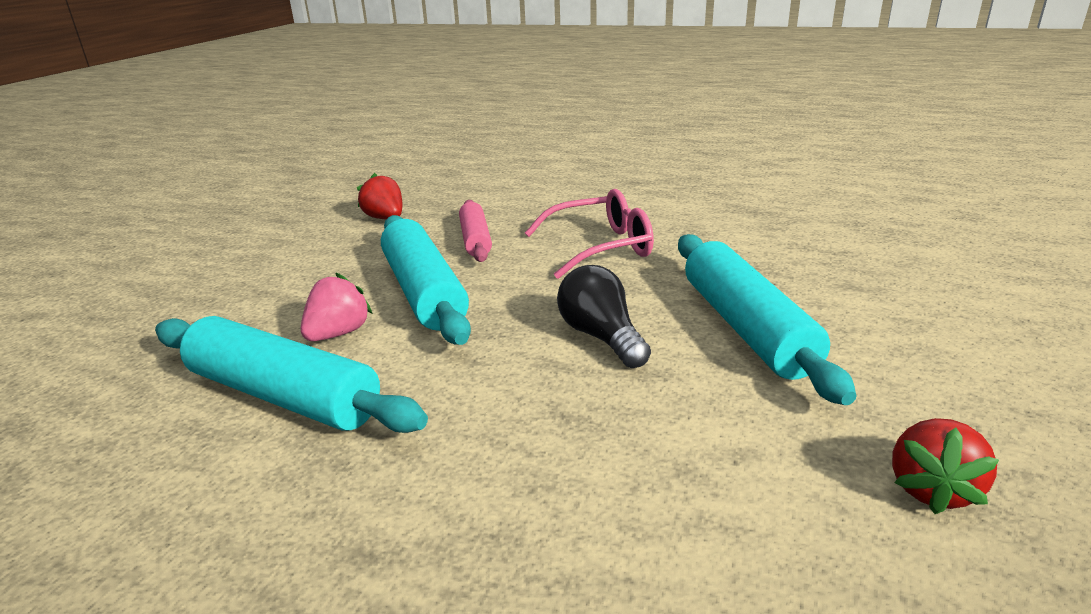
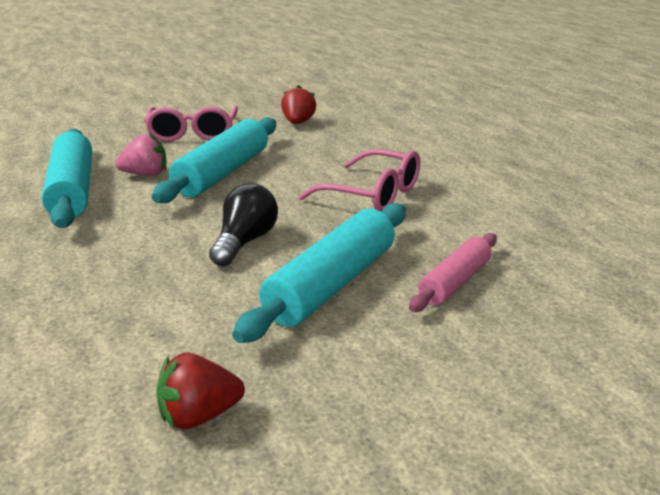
camera: 45 degrees right, 0 degrees up
(290, 271) = (193, 133): none -> pink glasses
(475, 240) = (314, 156): pink rolling pin -> pink rolling pin (454, 282)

::::

▸ Activity
Before you return the listing, strip out its pictures; all else must match exactly.

▸ Result for this task
camera: 45 degrees right, 0 degrees up
(290, 271) = (193, 133): none -> pink glasses
(475, 240) = (314, 156): pink rolling pin -> pink rolling pin (454, 282)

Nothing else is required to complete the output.